What to do:
Would you please set down, word for word, the lines from the one with "gray line: (701, 466)" through the final line of the data below, omitting any pictures?

Before-and-after coordinate records:
—————
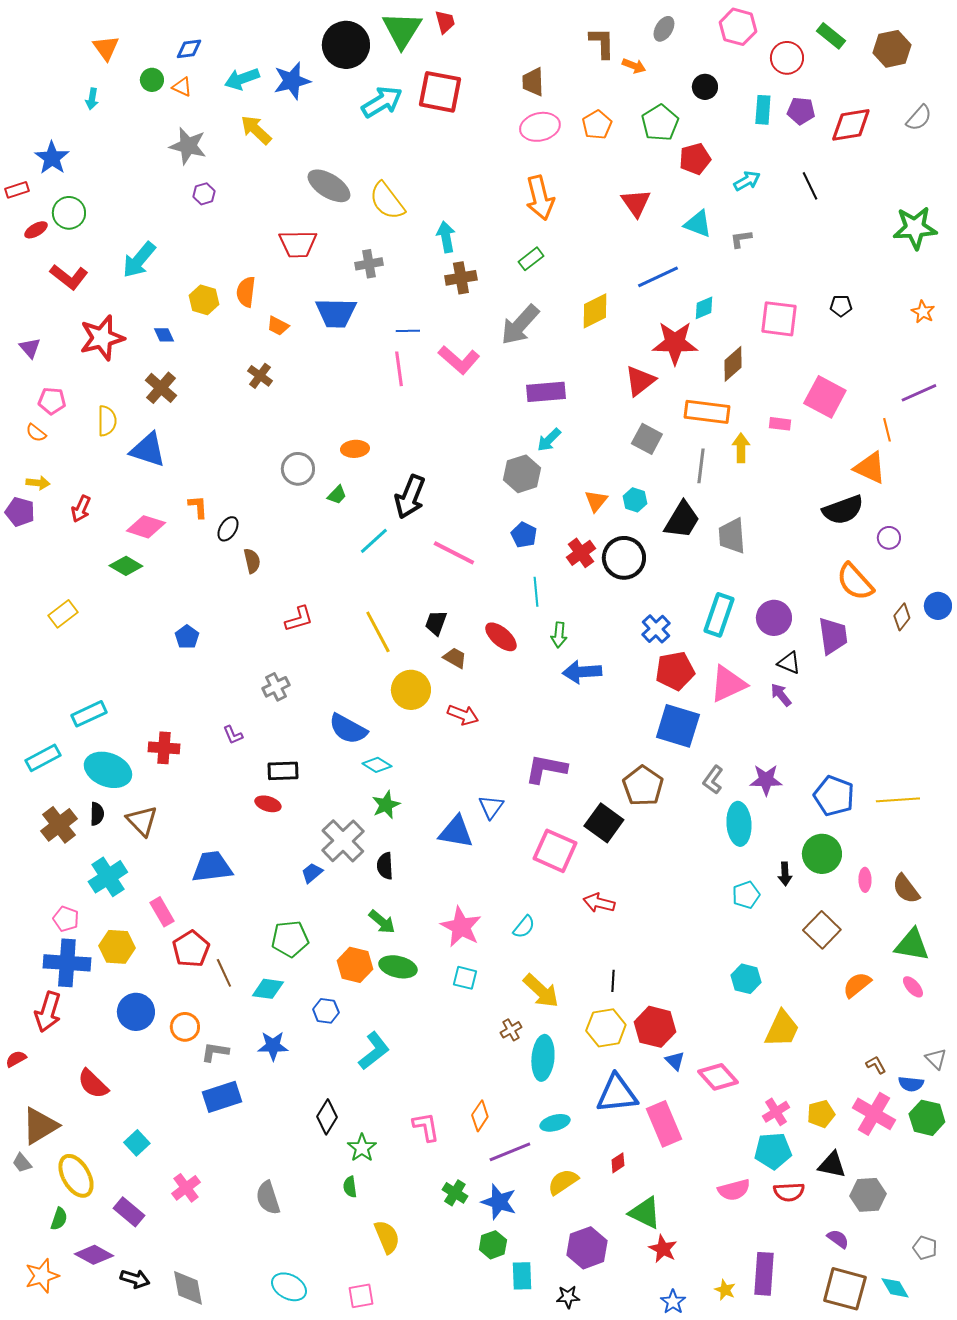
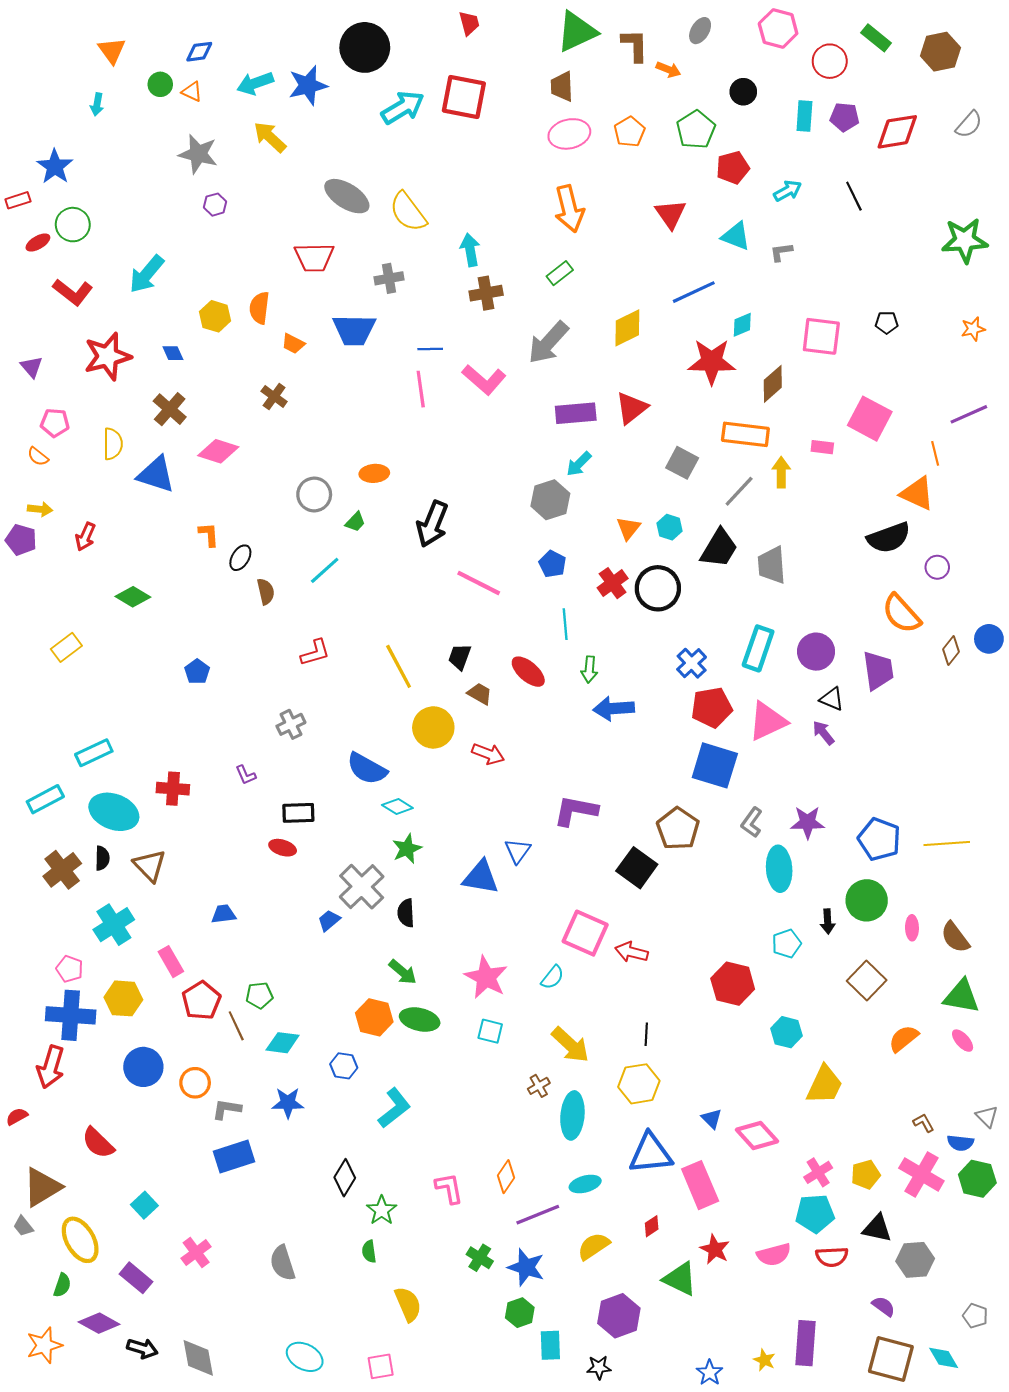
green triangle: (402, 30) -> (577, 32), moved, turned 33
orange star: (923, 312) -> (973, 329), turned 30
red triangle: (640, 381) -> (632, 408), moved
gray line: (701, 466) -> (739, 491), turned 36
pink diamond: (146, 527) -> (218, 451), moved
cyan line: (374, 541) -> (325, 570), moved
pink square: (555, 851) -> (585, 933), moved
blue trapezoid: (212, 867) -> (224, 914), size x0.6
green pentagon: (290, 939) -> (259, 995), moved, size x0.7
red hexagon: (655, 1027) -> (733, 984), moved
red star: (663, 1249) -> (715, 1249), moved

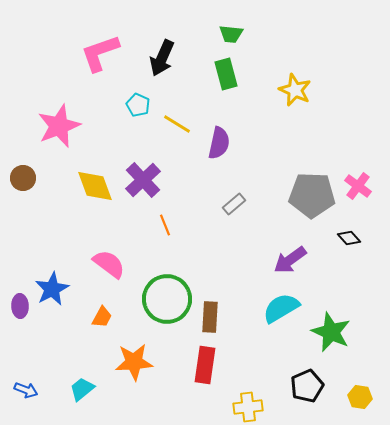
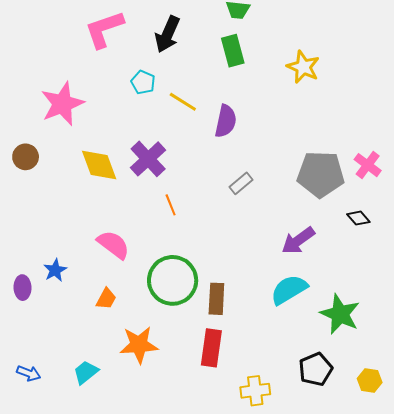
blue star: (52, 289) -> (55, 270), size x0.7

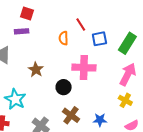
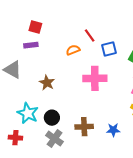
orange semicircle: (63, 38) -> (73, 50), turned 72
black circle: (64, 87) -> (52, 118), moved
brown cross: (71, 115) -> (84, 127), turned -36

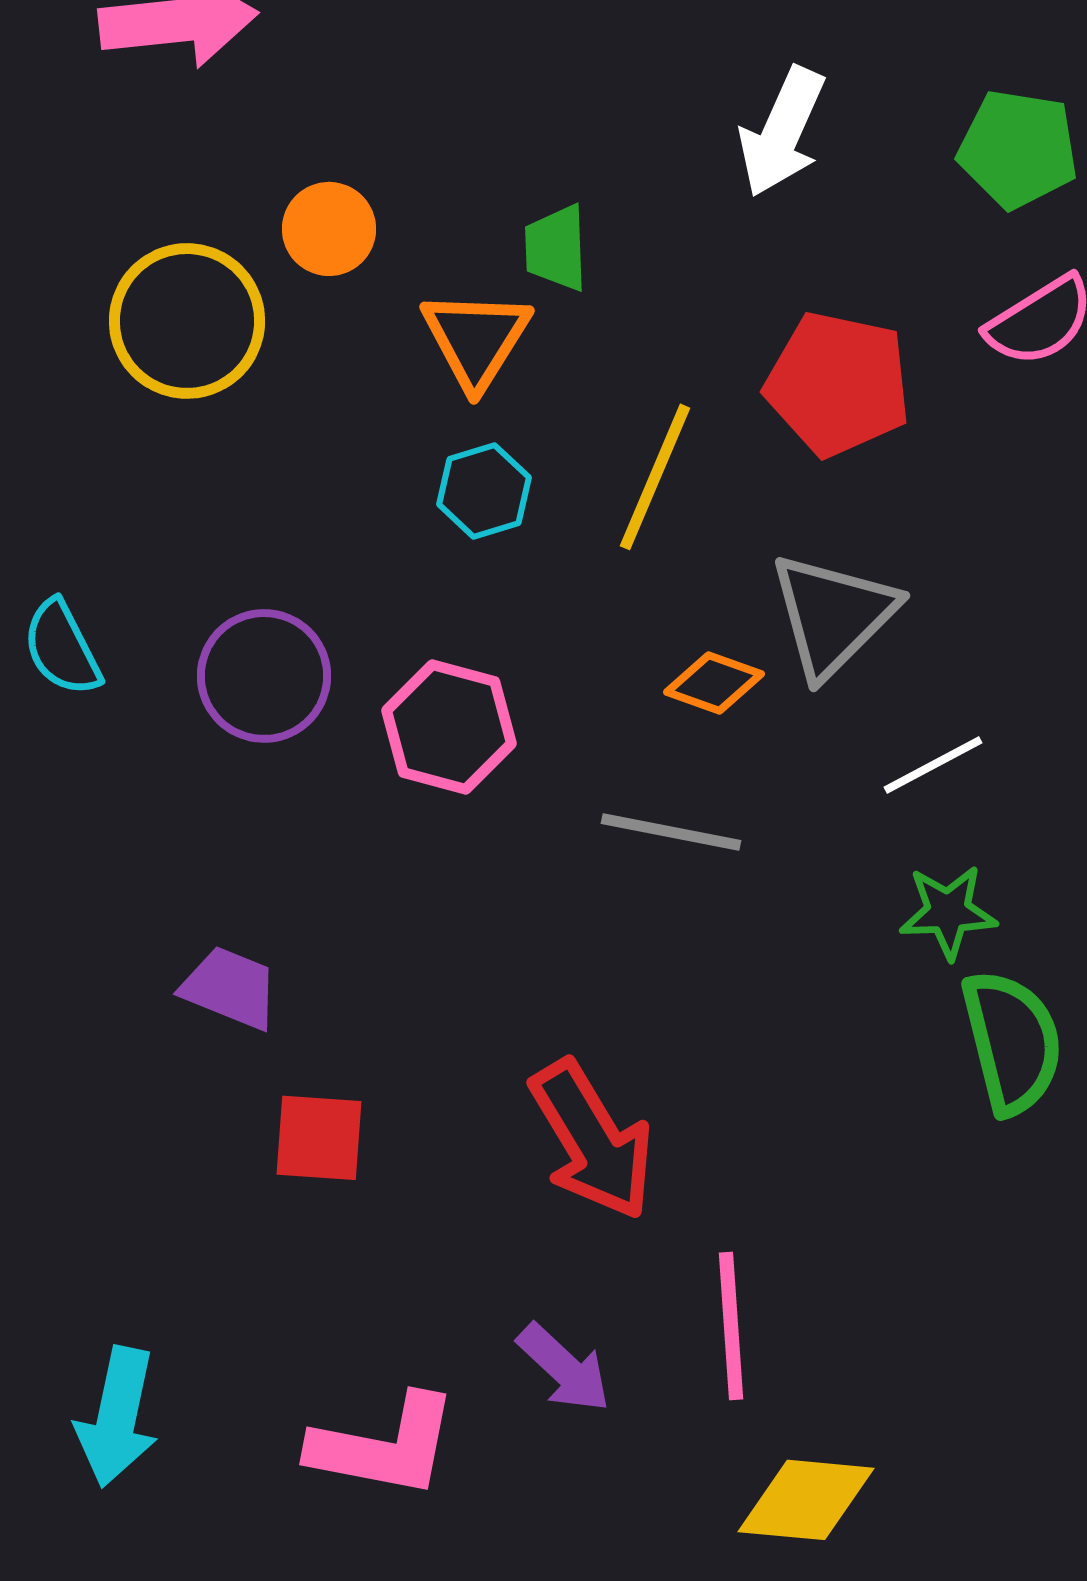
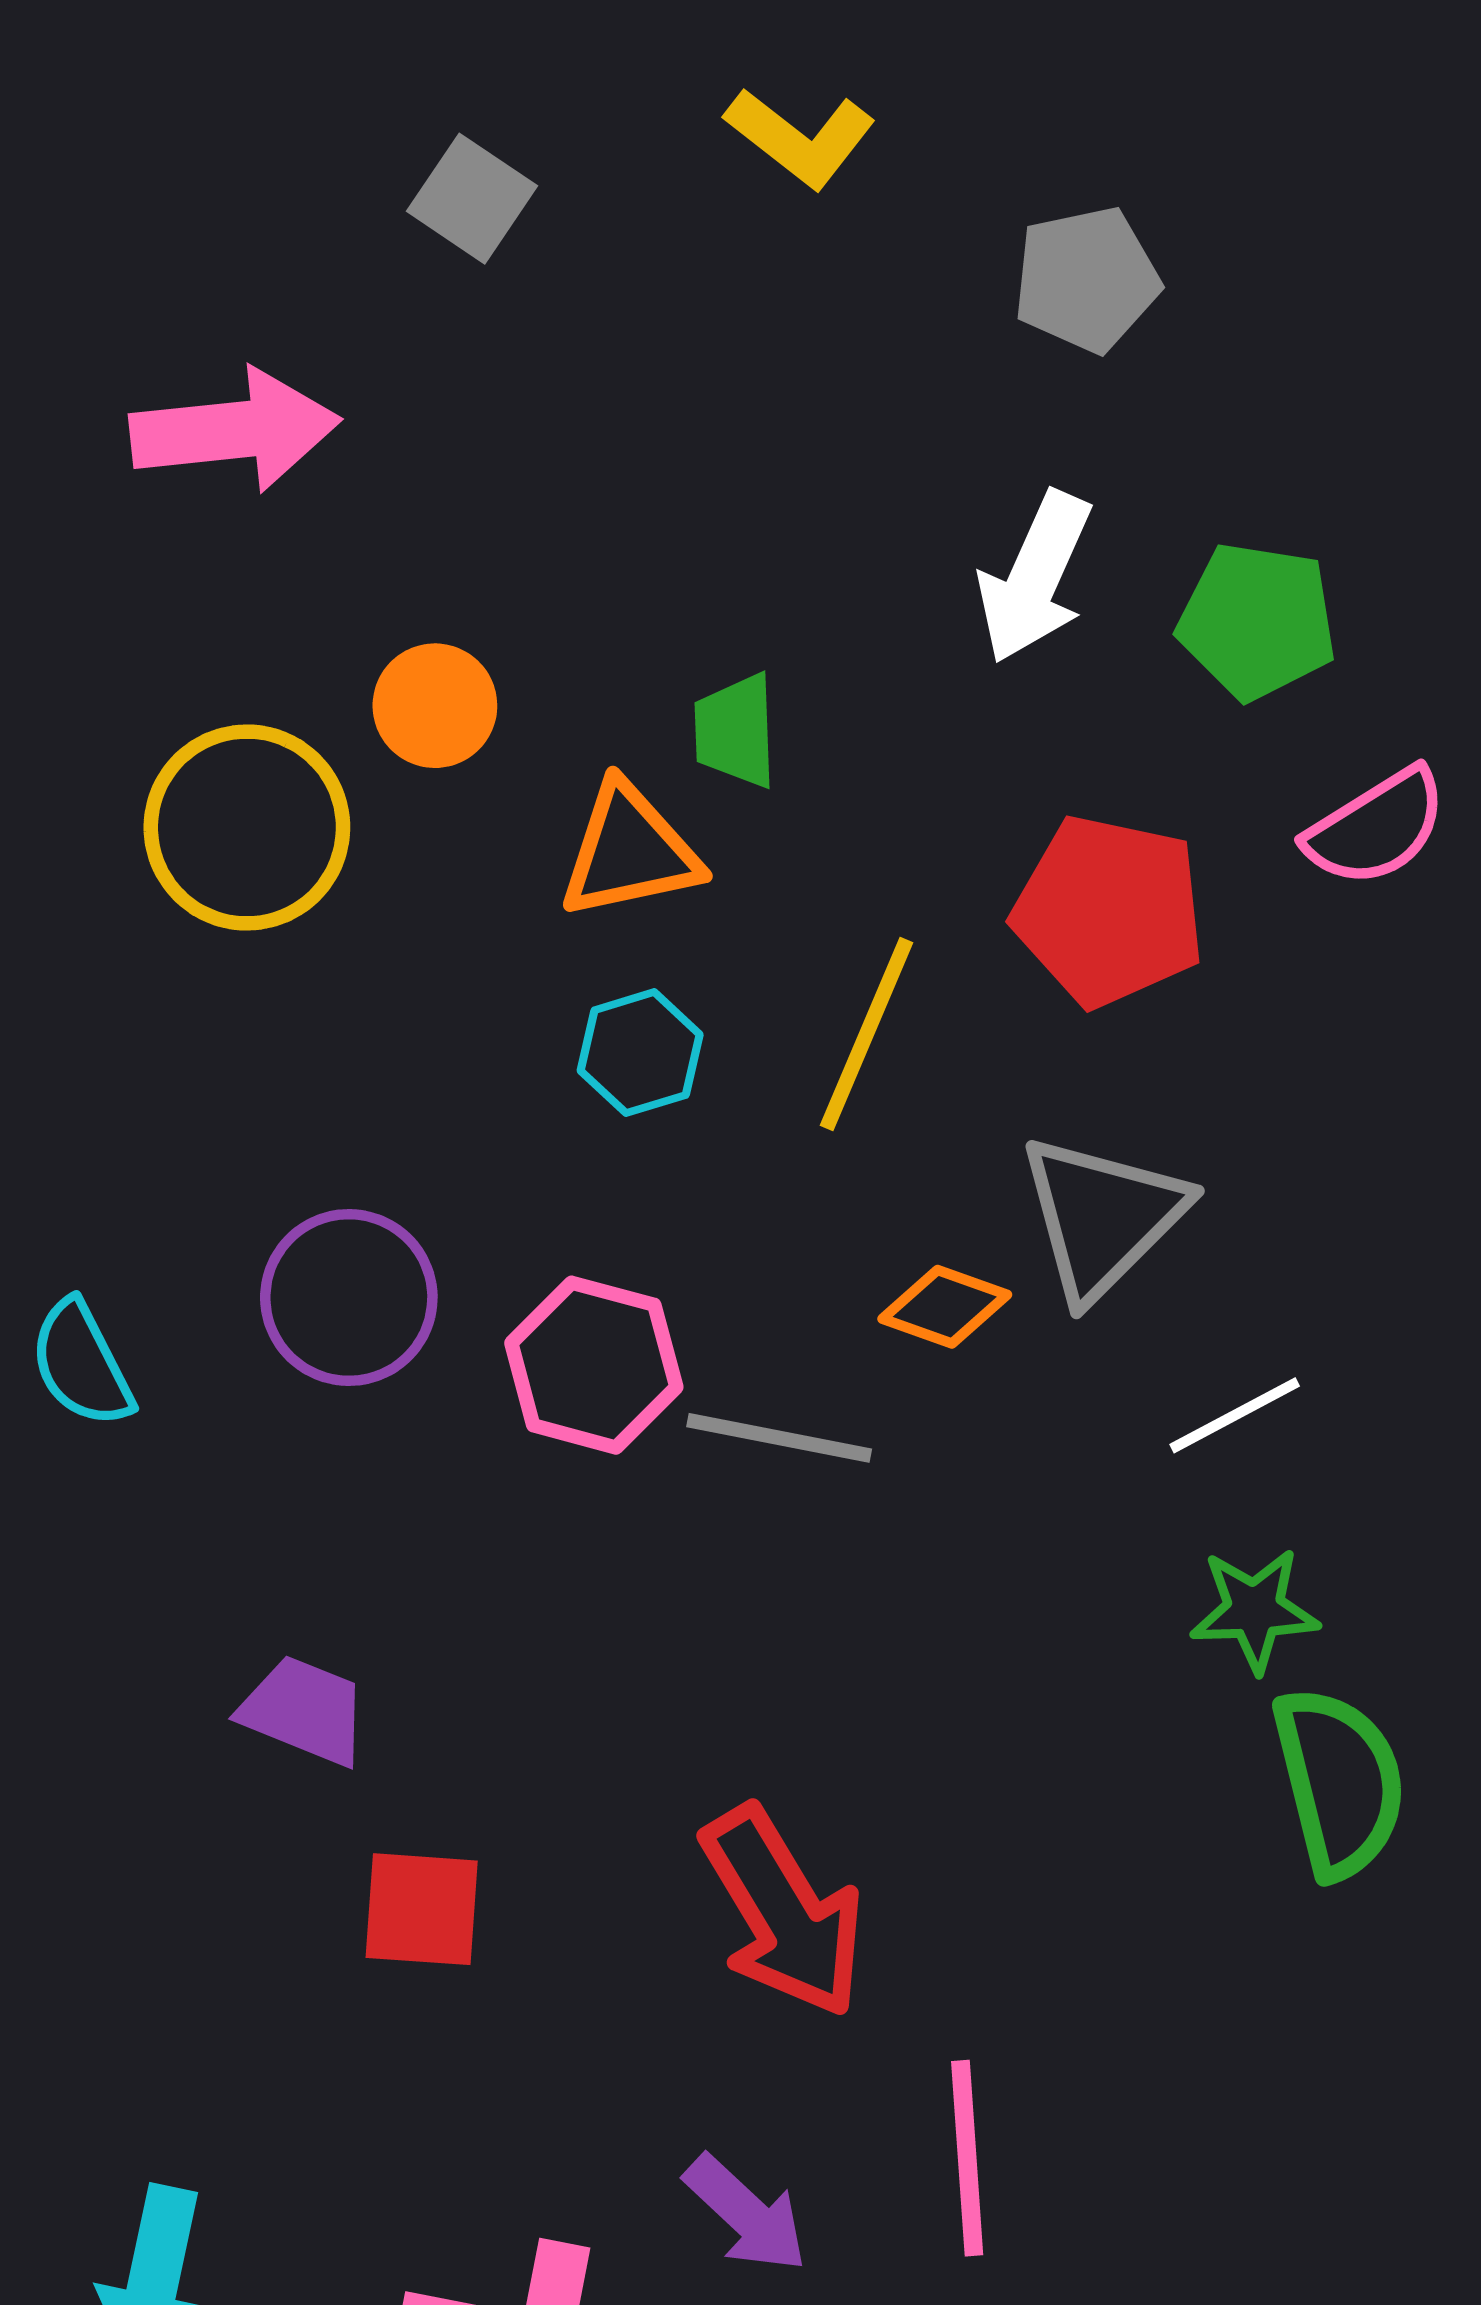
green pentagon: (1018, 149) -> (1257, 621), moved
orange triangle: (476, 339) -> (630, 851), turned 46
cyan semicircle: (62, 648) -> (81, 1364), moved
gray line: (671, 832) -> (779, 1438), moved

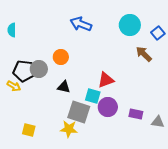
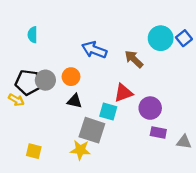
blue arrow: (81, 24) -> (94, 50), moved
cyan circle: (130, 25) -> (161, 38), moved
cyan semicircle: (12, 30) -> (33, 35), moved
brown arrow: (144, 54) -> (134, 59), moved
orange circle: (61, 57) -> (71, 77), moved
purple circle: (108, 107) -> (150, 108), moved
—————
Answer area:
gray line: (701, 466) -> (739, 491), turned 36
pink diamond: (146, 527) -> (218, 451), moved
cyan line: (374, 541) -> (325, 570), moved
pink square: (555, 851) -> (585, 933), moved
blue trapezoid: (212, 867) -> (224, 914), size x0.6
green pentagon: (290, 939) -> (259, 995), moved, size x0.7
red hexagon: (655, 1027) -> (733, 984), moved
red star: (663, 1249) -> (715, 1249), moved

blue star: (52, 289) -> (55, 270), size x0.7

orange semicircle: (63, 38) -> (73, 50), turned 72
black circle: (64, 87) -> (52, 118), moved
brown cross: (71, 115) -> (84, 127), turned -36

green pentagon: (1018, 149) -> (1257, 621), moved
orange triangle: (476, 339) -> (630, 851), turned 46
cyan semicircle: (62, 648) -> (81, 1364), moved
gray line: (671, 832) -> (779, 1438), moved

blue arrow: (81, 24) -> (94, 50), moved
cyan circle: (130, 25) -> (161, 38), moved
cyan semicircle: (12, 30) -> (33, 35), moved
brown arrow: (144, 54) -> (134, 59), moved
orange circle: (61, 57) -> (71, 77), moved
purple circle: (108, 107) -> (150, 108), moved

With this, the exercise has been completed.